Going through the data below, please show each line containing the string "green".
-- Dataset entries follows --
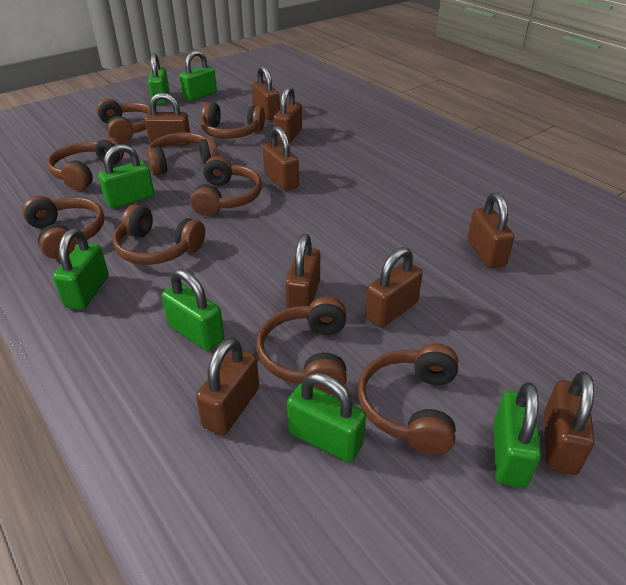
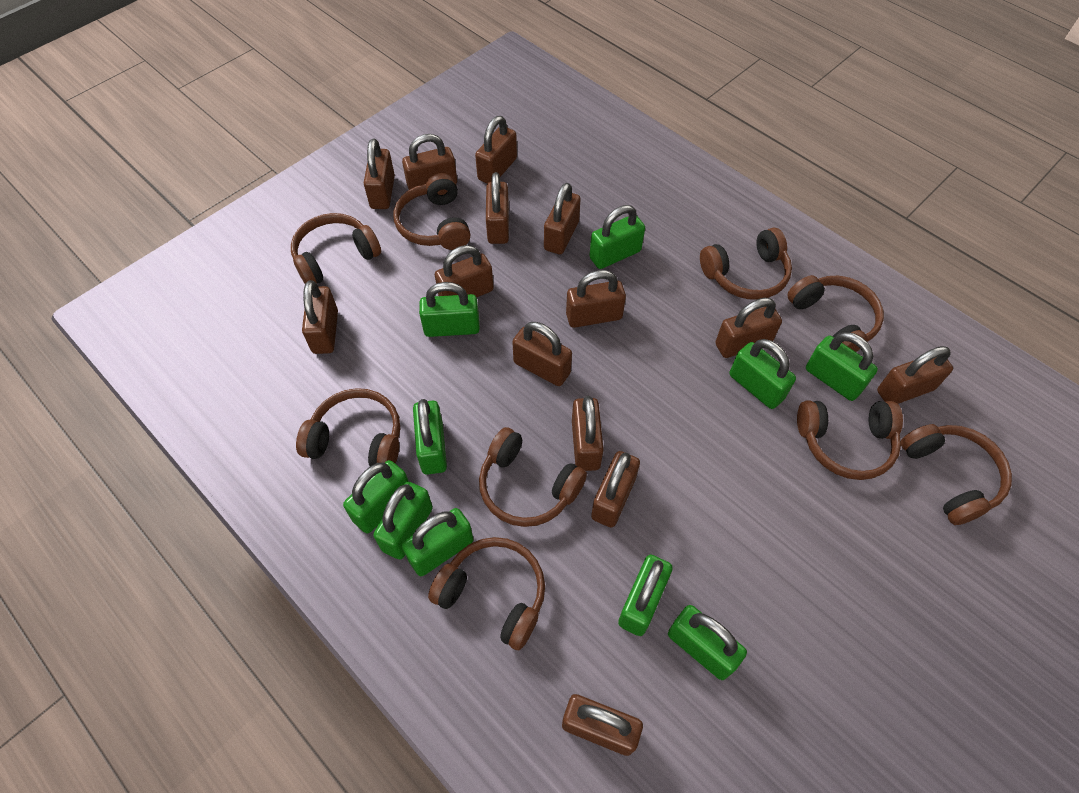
brown padlock: 9 -> 14
green padlock: 7 -> 10

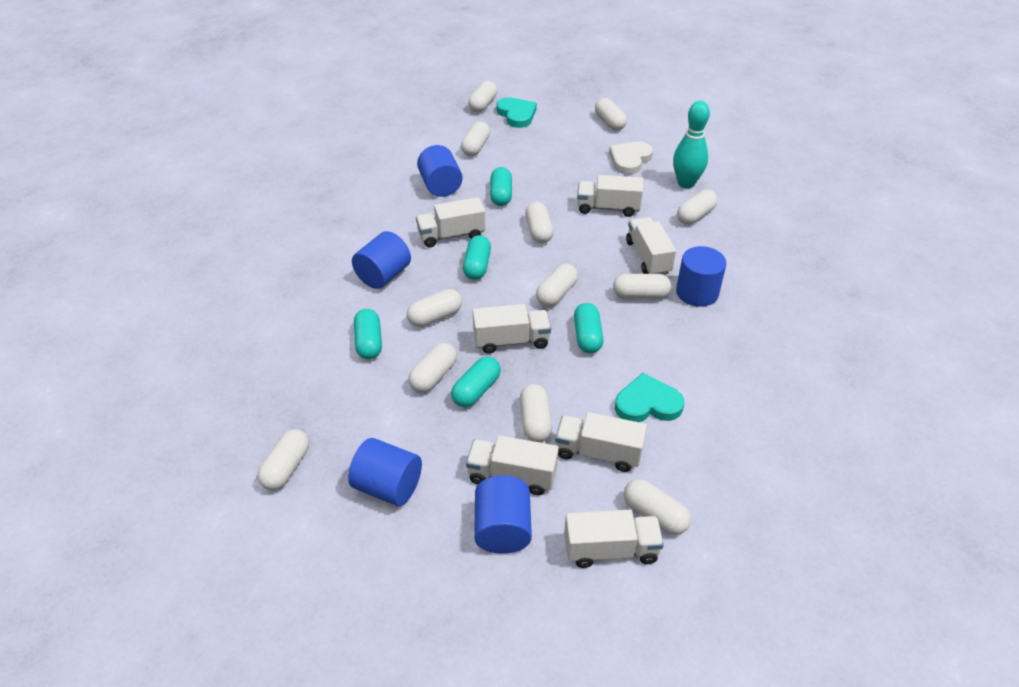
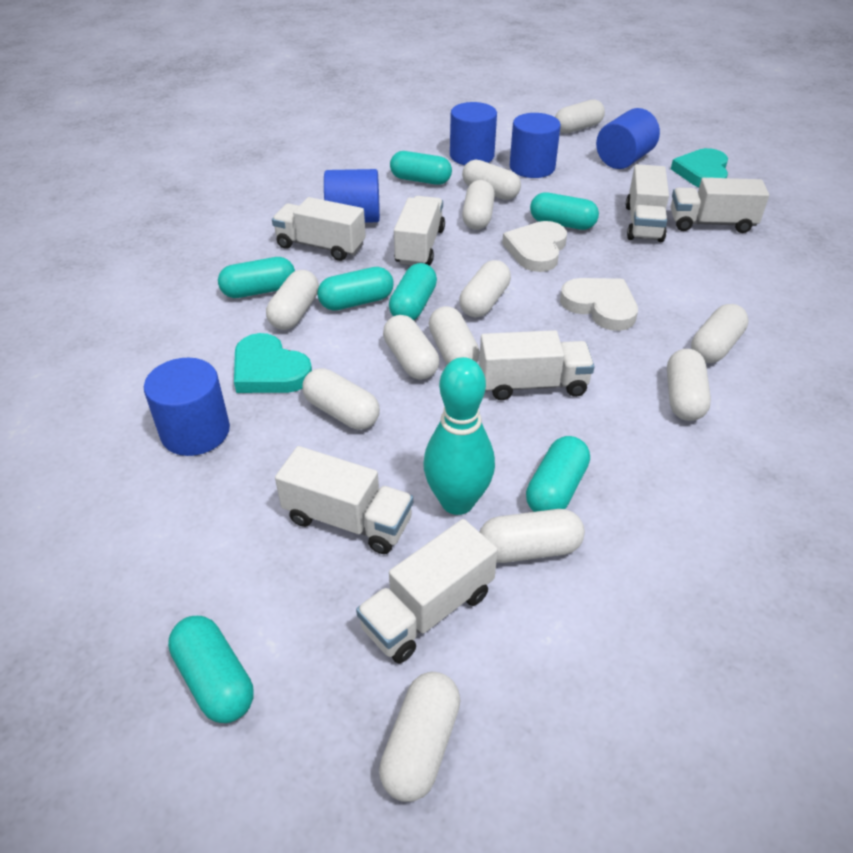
turquoise capsule: 5 -> 7
white heart: 1 -> 2

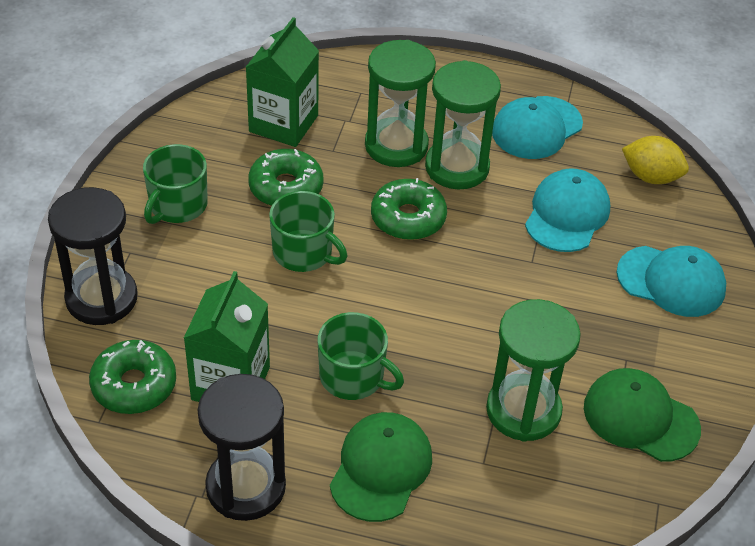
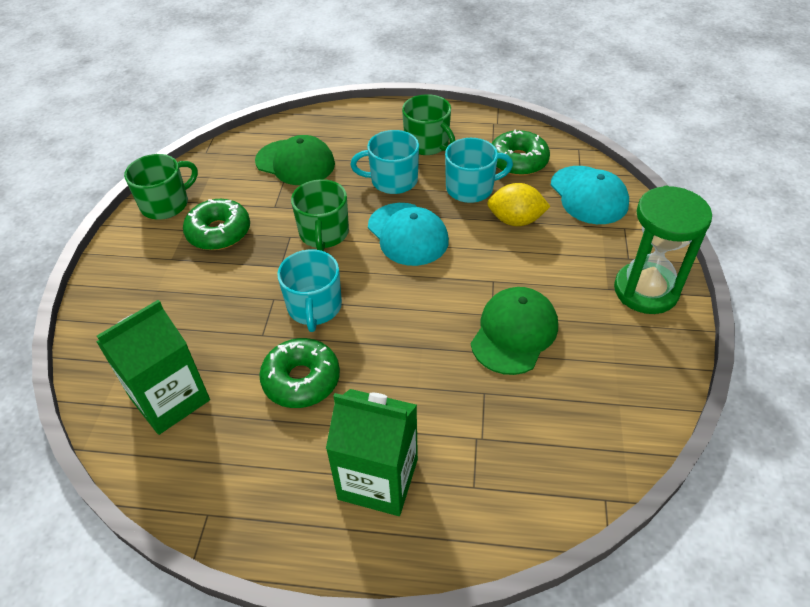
black hourglass: 2 -> 0
green hourglass: 3 -> 1
turquoise cap: 3 -> 2
turquoise mug: 0 -> 3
-- Dataset entries concluded --
* _Result for this exercise_:
green padlock: 7 -> 10
green hourglass: 3 -> 1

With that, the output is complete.